### Exercise prompt
The records below must be repeated exactly, but without their pictures.

═══ Data section

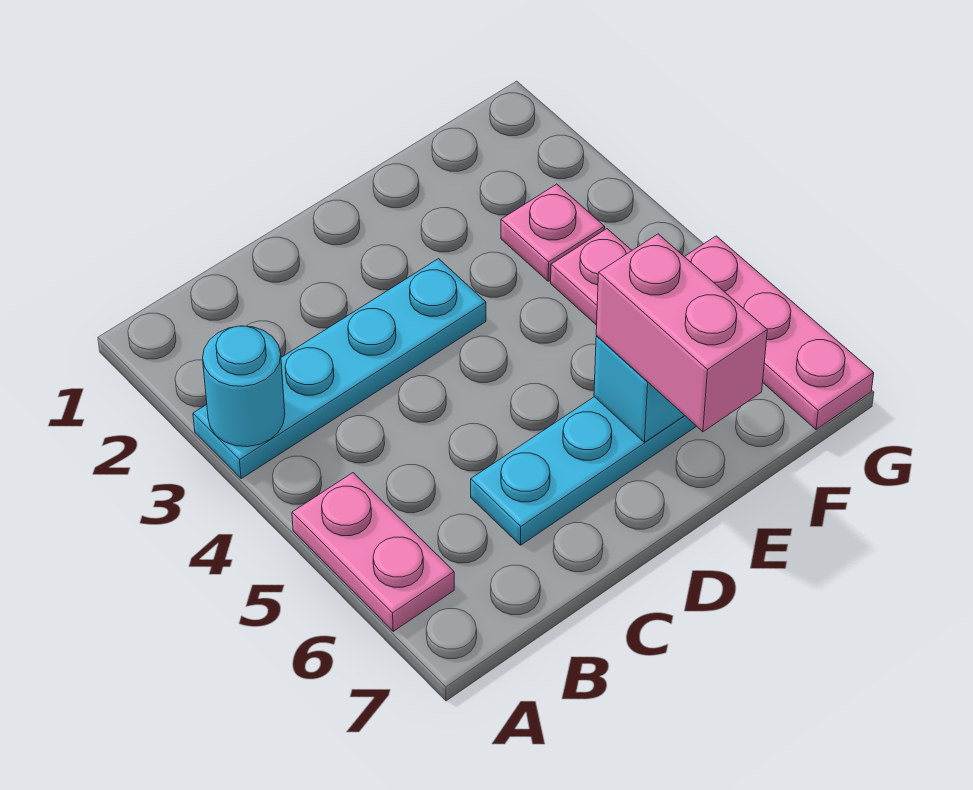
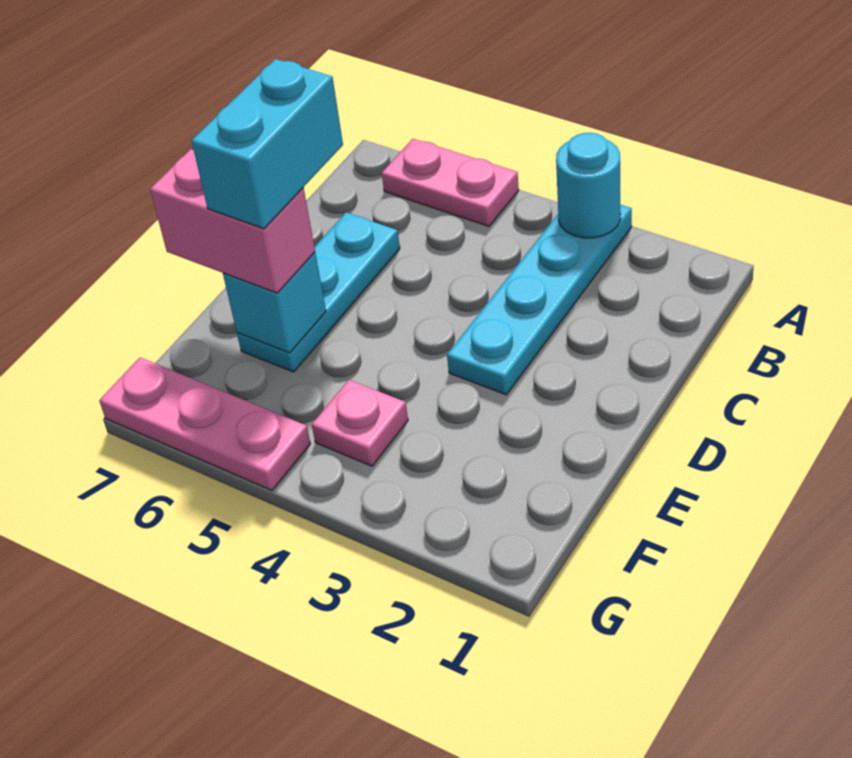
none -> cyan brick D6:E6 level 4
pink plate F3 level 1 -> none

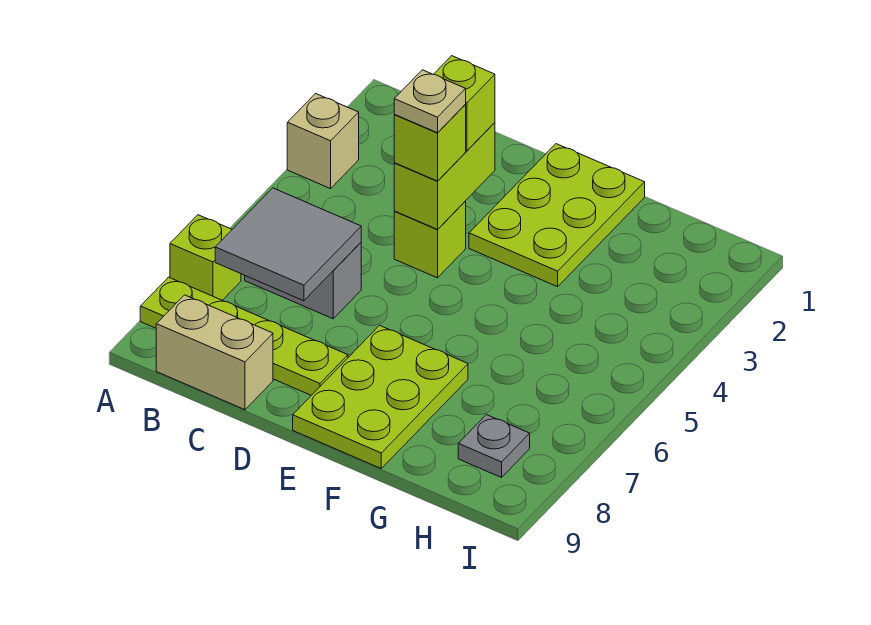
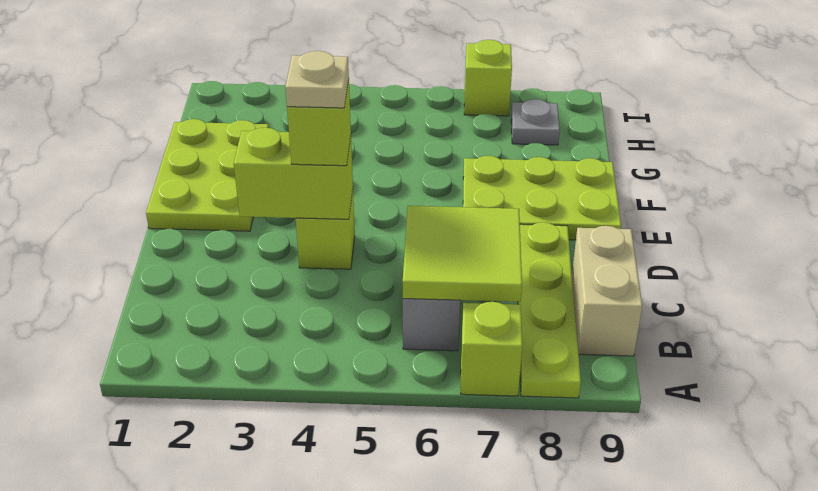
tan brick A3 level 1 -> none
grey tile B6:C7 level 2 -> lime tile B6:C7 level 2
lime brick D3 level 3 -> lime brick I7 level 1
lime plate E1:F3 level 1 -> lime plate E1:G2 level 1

══════

### Completed exercise
none -> cyan brick D6:E6 level 4
pink plate F3 level 1 -> none

tan brick A3 level 1 -> none
grey tile B6:C7 level 2 -> lime tile B6:C7 level 2
lime brick D3 level 3 -> lime brick I7 level 1
lime plate E1:F3 level 1 -> lime plate E1:G2 level 1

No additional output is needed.